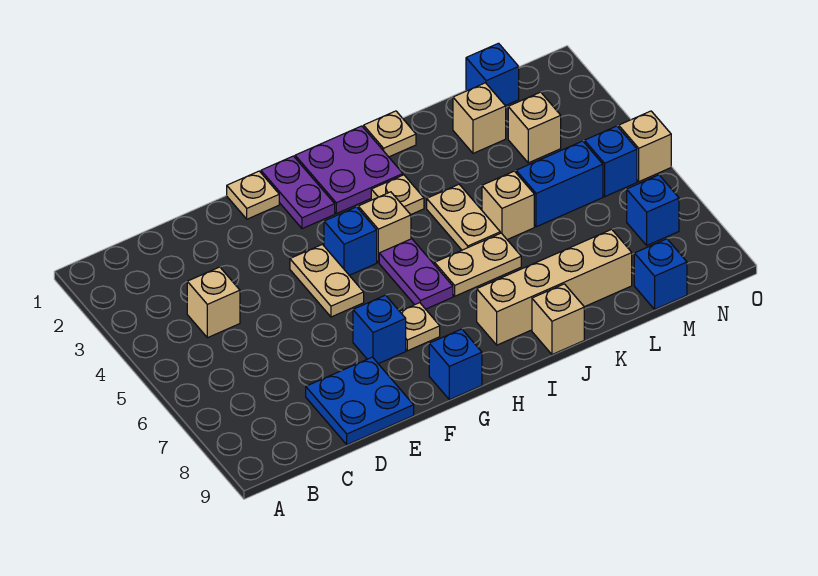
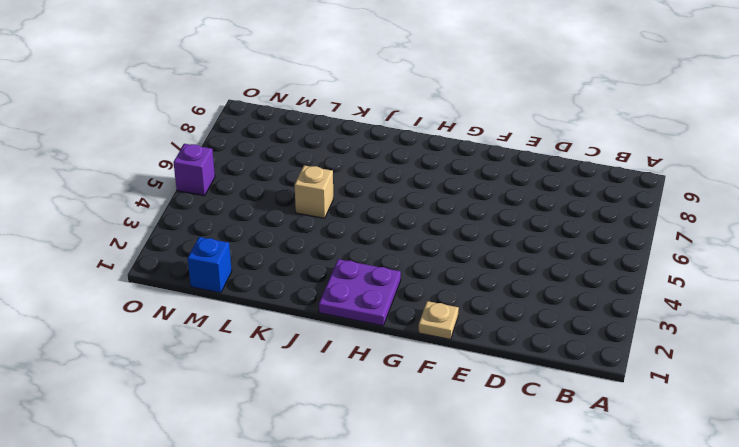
purple brick O5 level 1 -> tan brick O5 level 1
none -> tan brick C4 level 1
none -> blue plate D8:E9 level 1
none -> tan plate F4:F5 level 1

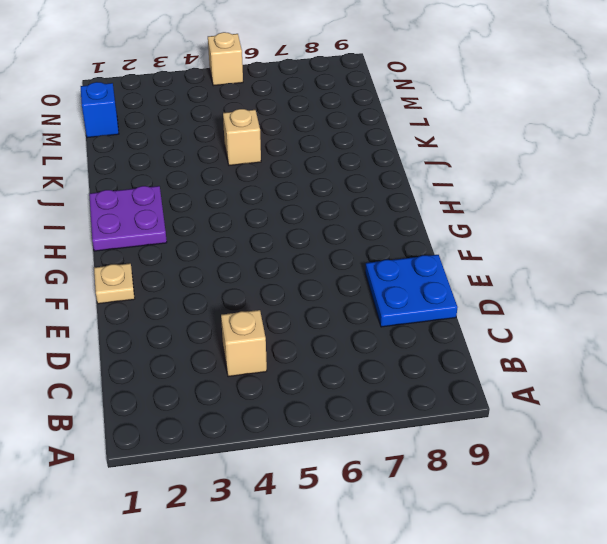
none -> tan plate F4:F5 level 1
none -> blue brick F7 level 1
none -> purple plate G1:G2 level 1

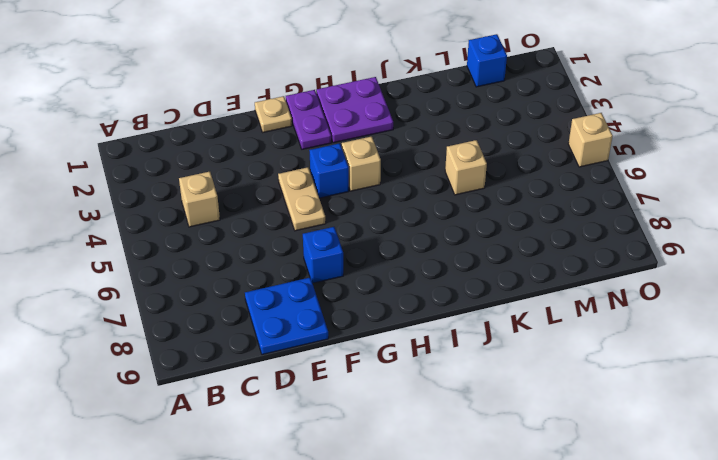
none -> tan plate G7 level 1
none -> blue brick G9 level 1
none -> purple plate H5:H6 level 1

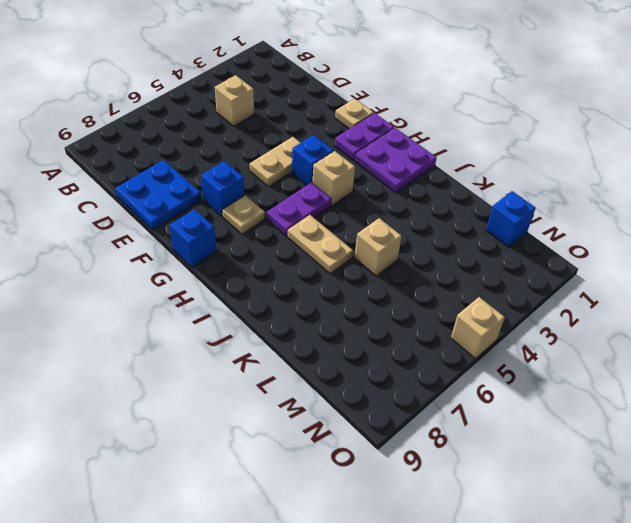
none -> tan plate I3 level 1
none -> tan brick I8:L8 level 1
none -> tan plate J1 level 1

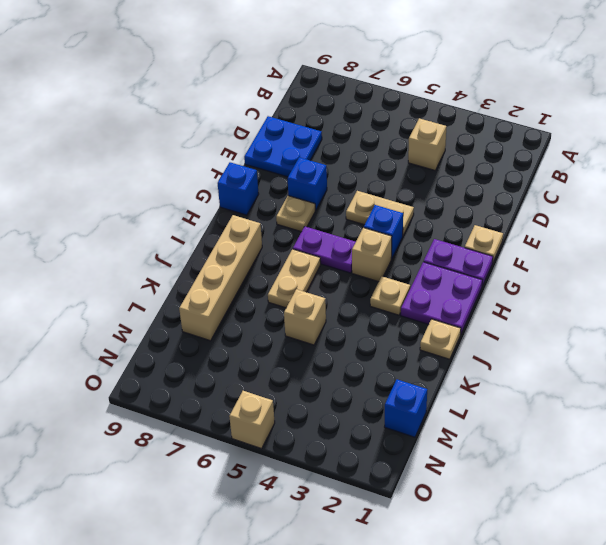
none -> tan plate J4:J5 level 1
none -> tan brick J9 level 1
none -> tan brick L2 level 1

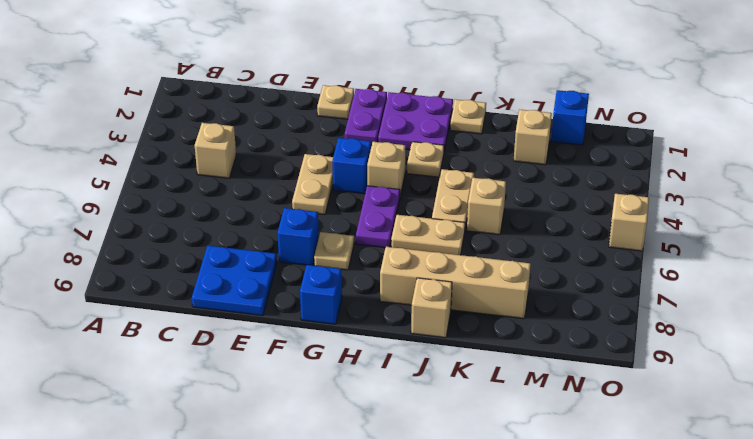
none -> blue brick L5:M5 level 1
none -> tan brick M3 level 1
none -> blue brick M9 level 1

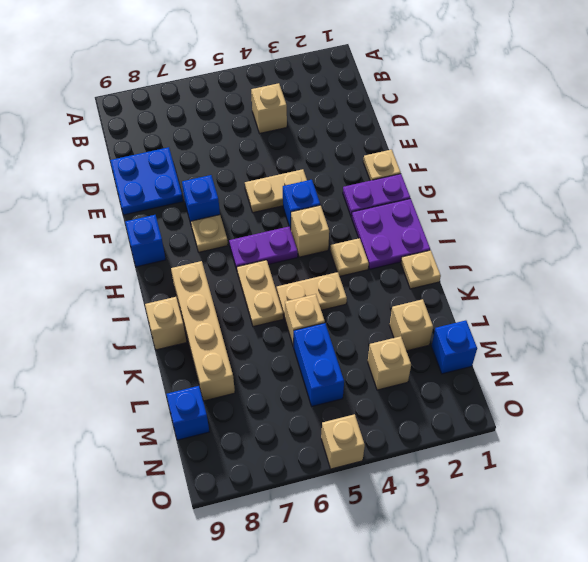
none -> blue brick N5 level 1
none -> blue brick N7 level 1

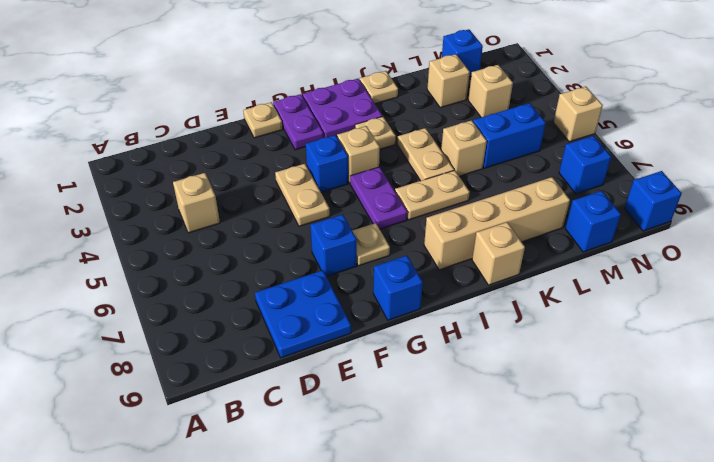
blue brick O9 level 1 -> blue brick N5 level 1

(Instructions to follow)
The lines needed are those in the data above that hold the string "plate"; copy each of them.

(Answer)
none -> blue plate D8:E9 level 1
none -> tan plate F4:F5 level 1
none -> tan plate F4:F5 level 1
none -> purple plate G1:G2 level 1
none -> tan plate G7 level 1
none -> purple plate H5:H6 level 1
none -> tan plate I3 level 1
none -> tan plate J1 level 1
none -> tan plate J4:J5 level 1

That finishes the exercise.